AIM OF THE TASK:
Whatever appears in the records apart from pictures must be reproduced exactly.

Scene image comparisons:
*-*-*
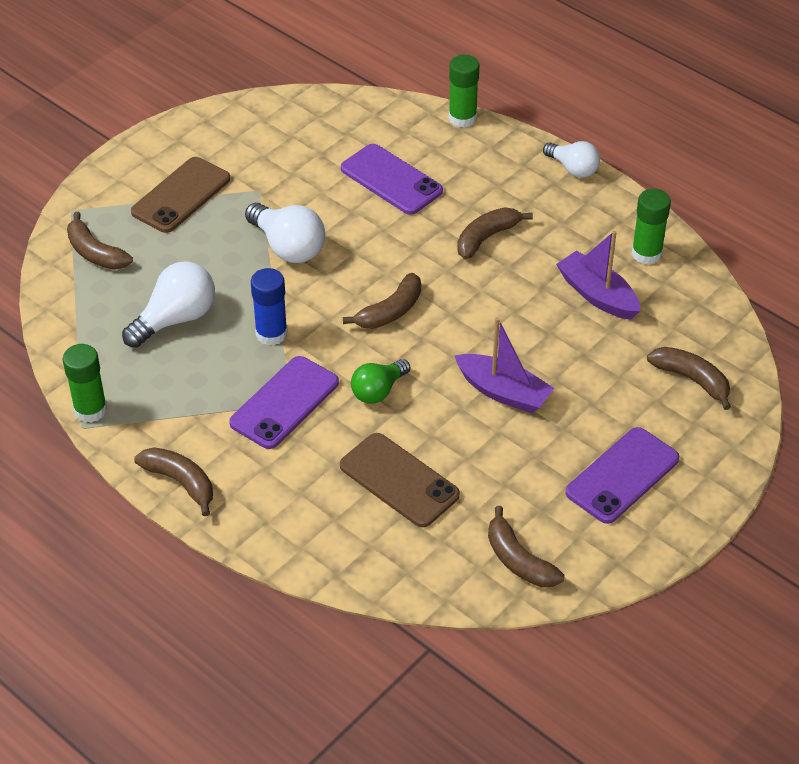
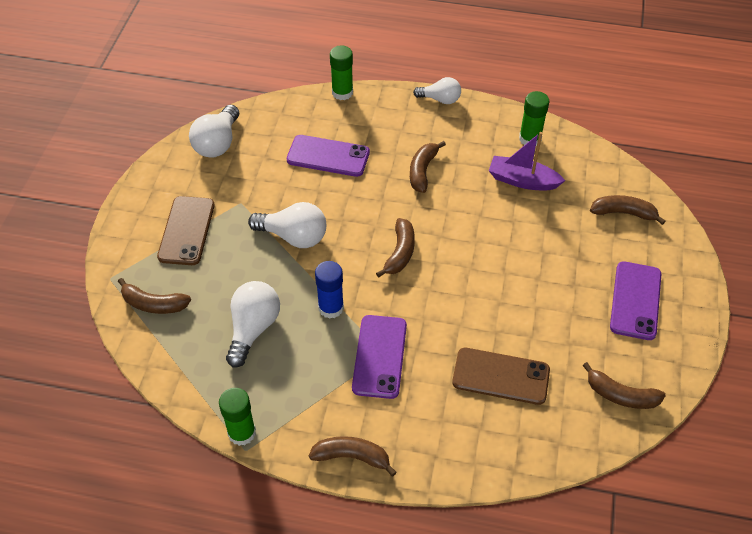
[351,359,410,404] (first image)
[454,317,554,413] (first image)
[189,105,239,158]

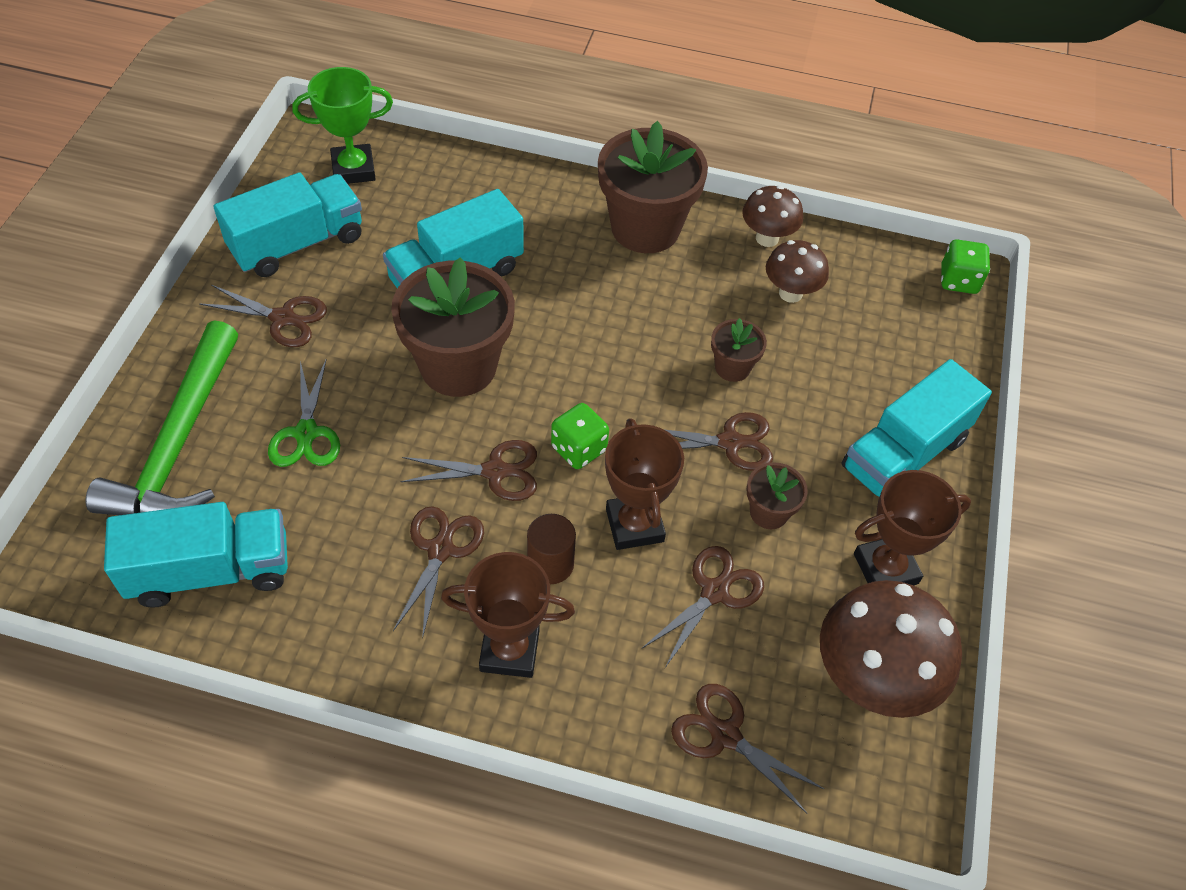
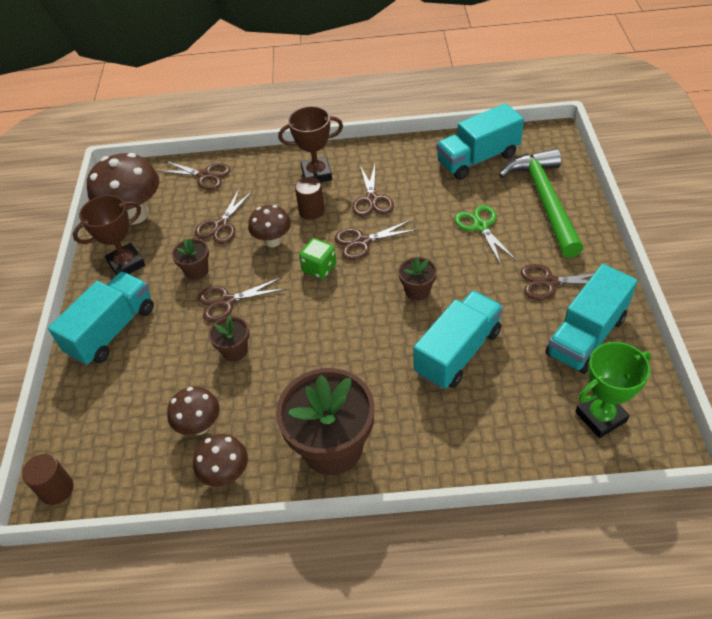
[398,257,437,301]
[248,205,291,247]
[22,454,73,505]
*-*-*
YOUR RESPONSE:
[351,359,410,404] (first image)
[454,317,554,413] (first image)
[189,105,239,158]

[398,257,437,301]
[248,205,291,247]
[22,454,73,505]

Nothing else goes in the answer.